(Material supplied)
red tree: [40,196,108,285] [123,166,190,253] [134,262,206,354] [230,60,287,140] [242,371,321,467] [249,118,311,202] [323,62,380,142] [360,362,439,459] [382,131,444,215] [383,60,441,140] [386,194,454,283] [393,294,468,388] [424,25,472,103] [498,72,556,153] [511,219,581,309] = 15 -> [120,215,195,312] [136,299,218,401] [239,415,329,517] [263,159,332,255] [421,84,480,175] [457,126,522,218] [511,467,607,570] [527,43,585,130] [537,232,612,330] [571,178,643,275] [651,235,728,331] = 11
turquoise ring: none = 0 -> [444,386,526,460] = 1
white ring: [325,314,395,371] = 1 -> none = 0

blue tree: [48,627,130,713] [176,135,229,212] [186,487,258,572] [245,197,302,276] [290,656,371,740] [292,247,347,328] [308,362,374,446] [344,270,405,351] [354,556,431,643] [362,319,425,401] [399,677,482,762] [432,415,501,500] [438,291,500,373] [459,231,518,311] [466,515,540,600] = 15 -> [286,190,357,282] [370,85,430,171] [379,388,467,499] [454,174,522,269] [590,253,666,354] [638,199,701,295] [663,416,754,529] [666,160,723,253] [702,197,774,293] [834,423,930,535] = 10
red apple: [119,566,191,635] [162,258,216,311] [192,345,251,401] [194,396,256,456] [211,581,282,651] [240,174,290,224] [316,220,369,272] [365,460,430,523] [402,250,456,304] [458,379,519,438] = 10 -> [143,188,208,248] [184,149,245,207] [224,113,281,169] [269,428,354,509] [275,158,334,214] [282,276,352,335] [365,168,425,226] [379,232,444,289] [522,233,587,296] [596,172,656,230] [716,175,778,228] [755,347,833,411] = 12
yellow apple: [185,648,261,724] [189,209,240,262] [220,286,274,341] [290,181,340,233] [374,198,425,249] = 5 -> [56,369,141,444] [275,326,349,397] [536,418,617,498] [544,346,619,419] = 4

(Exercise objective) One number only, please: the count of lines in the material holding the word "none".

(Response box) 2